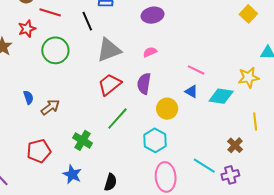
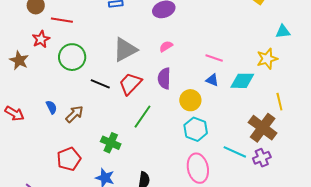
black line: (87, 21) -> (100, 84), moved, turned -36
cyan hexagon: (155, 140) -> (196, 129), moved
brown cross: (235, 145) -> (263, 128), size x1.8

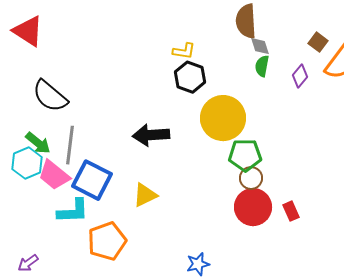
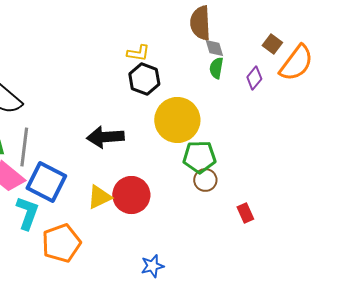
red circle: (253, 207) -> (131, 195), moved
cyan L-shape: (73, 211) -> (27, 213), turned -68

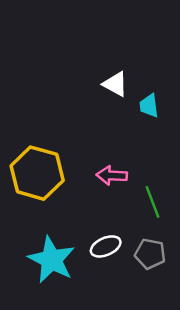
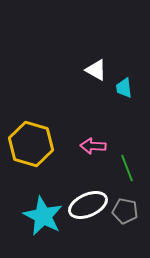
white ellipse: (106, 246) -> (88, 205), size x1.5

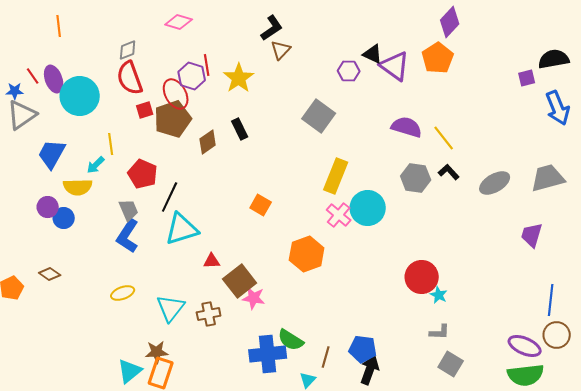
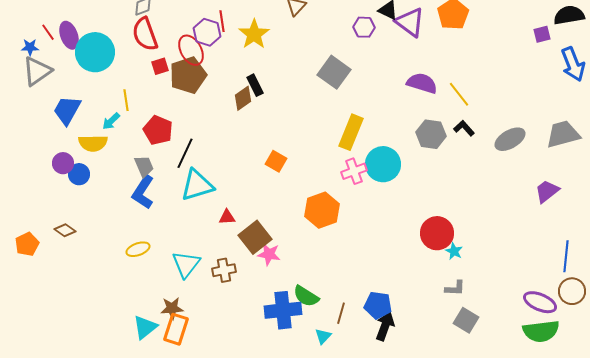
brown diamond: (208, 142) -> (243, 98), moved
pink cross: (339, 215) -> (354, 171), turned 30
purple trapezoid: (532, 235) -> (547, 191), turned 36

------------------------------------------------

Extract, word for word, each line from the one that contains "brown cross: (235, 145)" through the final line of the data above. Leave the pictures out.

brown cross: (235, 145) -> (263, 128), size x1.8

red circle: (253, 207) -> (131, 195), moved
cyan L-shape: (73, 211) -> (27, 213), turned -68

white ellipse: (106, 246) -> (88, 205), size x1.5

brown diamond: (208, 142) -> (243, 98), moved
pink cross: (339, 215) -> (354, 171), turned 30
purple trapezoid: (532, 235) -> (547, 191), turned 36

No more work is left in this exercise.